Work item:
Leave out the images and repeat every entry below exactly.

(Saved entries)
+++
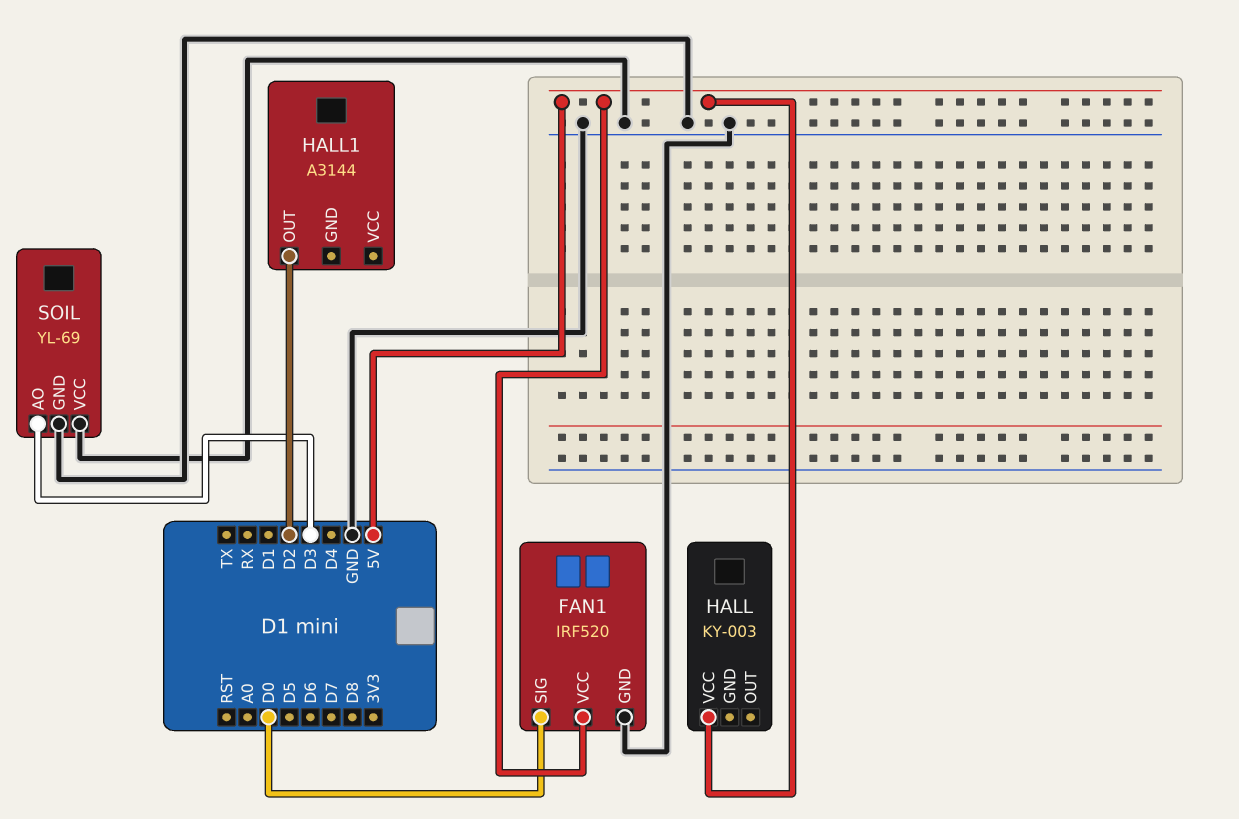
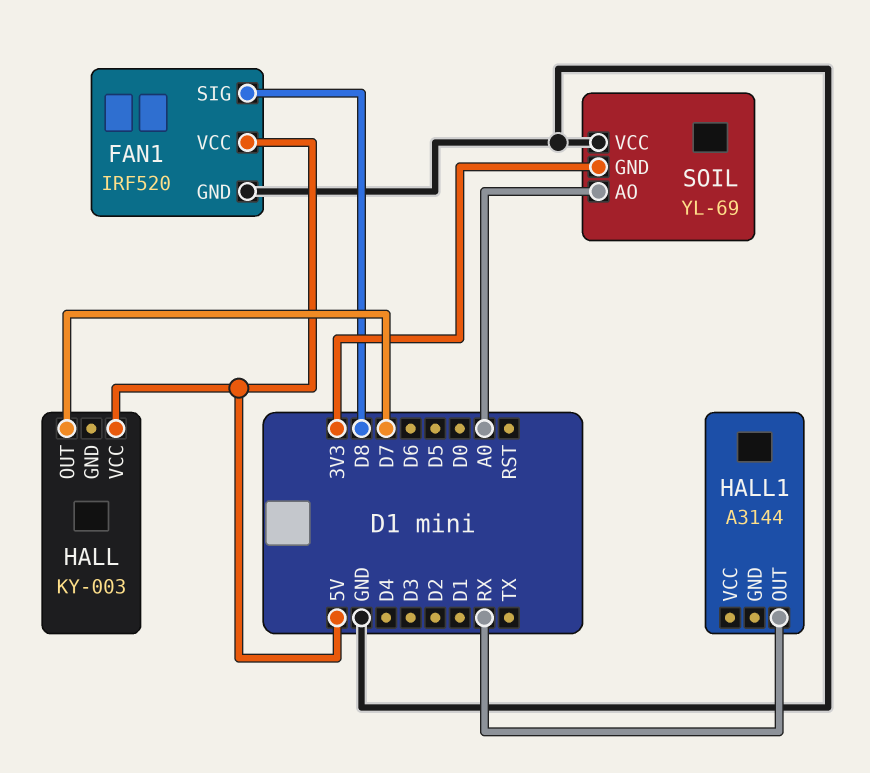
FAN1 pin SIG: D0 -> D8
HALL pin OUT: none -> D7
HALL1 pin OUT: D2 -> RX
SOIL pin AO: D3 -> A0
SOIL pin GND: GND -> 3V3

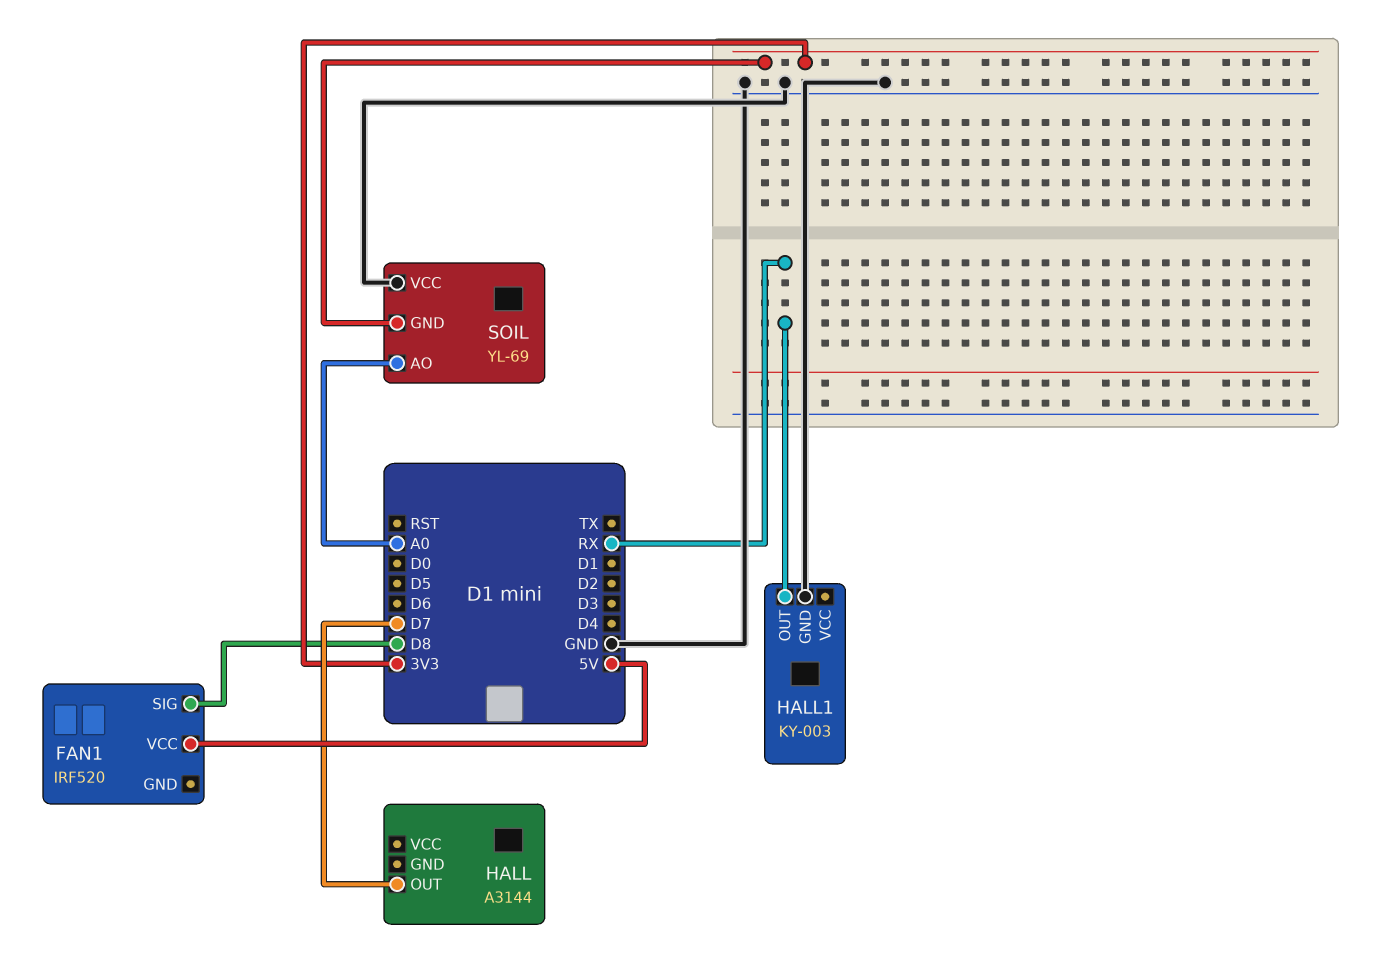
FAN1 pin GND: GND -> none
HALL: KY-003 -> A3144
HALL pin VCC: 5V -> none
HALL1: A3144 -> KY-003
HALL1 pin GND: none -> GND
+++
Result:
FAN1 pin SIG: D0 -> D8
HALL pin OUT: none -> D7
HALL1 pin OUT: D2 -> RX
SOIL pin AO: D3 -> A0
SOIL pin GND: GND -> 3V3

FAN1 pin GND: GND -> none
HALL: KY-003 -> A3144
HALL pin VCC: 5V -> none
HALL1: A3144 -> KY-003
HALL1 pin GND: none -> GND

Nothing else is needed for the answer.